▶ [WORK TO BE COMPLETED]:
Wherever the string "trapezoid" appears in a line of the listing below, report that line.

--*--

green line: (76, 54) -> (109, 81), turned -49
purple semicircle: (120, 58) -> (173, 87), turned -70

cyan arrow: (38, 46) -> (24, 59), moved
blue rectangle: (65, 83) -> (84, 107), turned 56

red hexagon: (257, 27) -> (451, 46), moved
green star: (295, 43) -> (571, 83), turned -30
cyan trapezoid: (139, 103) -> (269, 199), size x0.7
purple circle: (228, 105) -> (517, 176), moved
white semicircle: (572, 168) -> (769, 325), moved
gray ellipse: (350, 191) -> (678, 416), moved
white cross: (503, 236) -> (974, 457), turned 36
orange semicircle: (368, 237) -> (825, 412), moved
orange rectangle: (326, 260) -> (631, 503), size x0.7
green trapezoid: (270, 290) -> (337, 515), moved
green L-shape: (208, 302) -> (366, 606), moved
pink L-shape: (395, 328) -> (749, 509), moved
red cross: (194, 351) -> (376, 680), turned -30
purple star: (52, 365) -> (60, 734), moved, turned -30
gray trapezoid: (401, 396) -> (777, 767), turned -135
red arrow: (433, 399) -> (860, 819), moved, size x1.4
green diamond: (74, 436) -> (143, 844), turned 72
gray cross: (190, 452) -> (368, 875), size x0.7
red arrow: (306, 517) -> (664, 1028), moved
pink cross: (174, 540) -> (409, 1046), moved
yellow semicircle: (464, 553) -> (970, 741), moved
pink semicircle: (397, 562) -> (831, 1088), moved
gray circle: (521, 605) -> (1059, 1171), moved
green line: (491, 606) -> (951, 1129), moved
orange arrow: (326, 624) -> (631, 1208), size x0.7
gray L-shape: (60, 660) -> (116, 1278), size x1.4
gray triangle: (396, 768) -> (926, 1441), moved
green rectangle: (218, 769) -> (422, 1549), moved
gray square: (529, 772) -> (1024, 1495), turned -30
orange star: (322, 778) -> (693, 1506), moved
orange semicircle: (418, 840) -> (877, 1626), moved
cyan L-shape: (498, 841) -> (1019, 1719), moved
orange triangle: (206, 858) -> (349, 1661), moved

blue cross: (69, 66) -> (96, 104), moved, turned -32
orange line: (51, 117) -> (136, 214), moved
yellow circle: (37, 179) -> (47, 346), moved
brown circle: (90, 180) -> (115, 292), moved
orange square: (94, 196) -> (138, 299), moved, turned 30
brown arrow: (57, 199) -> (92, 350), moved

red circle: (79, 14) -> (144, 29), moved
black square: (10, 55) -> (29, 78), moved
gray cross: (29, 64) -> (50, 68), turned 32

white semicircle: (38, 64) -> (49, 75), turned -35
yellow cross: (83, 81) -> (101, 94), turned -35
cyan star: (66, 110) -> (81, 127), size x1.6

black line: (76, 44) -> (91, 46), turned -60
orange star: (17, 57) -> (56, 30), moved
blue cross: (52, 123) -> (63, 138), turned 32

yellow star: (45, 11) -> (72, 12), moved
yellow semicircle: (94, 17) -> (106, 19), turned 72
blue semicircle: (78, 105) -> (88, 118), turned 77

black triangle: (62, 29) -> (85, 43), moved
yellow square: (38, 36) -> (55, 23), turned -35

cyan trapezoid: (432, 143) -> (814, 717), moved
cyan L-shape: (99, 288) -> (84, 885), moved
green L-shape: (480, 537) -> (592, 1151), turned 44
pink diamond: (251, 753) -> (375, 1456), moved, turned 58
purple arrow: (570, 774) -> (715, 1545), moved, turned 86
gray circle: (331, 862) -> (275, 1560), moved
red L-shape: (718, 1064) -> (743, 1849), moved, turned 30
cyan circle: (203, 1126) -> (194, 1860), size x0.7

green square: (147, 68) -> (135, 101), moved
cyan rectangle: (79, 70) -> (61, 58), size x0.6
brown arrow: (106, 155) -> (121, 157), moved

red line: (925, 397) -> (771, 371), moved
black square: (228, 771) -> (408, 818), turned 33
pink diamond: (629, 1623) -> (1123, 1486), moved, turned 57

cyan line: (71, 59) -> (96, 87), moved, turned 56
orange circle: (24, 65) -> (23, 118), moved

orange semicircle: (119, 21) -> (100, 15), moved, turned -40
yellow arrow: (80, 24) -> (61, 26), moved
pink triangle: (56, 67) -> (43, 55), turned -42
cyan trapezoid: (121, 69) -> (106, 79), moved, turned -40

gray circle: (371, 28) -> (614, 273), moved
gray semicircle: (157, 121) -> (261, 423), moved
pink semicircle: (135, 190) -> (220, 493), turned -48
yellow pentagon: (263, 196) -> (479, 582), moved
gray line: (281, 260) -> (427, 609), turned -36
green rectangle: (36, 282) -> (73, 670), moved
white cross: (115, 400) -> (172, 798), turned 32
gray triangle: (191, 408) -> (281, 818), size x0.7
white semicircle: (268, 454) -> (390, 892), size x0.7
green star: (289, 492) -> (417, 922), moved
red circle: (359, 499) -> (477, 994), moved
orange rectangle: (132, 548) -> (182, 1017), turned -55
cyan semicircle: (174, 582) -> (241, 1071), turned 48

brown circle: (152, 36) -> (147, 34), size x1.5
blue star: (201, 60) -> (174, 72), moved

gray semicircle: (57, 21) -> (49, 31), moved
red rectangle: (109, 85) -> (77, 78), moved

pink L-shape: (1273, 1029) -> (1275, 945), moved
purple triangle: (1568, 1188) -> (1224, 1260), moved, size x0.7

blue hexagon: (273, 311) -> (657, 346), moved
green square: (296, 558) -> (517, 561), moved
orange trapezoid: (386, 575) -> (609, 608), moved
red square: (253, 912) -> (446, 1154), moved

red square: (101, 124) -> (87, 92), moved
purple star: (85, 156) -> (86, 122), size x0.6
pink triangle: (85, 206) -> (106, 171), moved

--*--

▶ [RESULT OF THE TASK]:
cyan trapezoid: (139, 103) -> (269, 199), size x0.7
green trapezoid: (270, 290) -> (337, 515), moved
gray trapezoid: (401, 396) -> (777, 767), turned -135
cyan trapezoid: (432, 143) -> (814, 717), moved
cyan trapezoid: (121, 69) -> (106, 79), moved, turned -40
orange trapezoid: (386, 575) -> (609, 608), moved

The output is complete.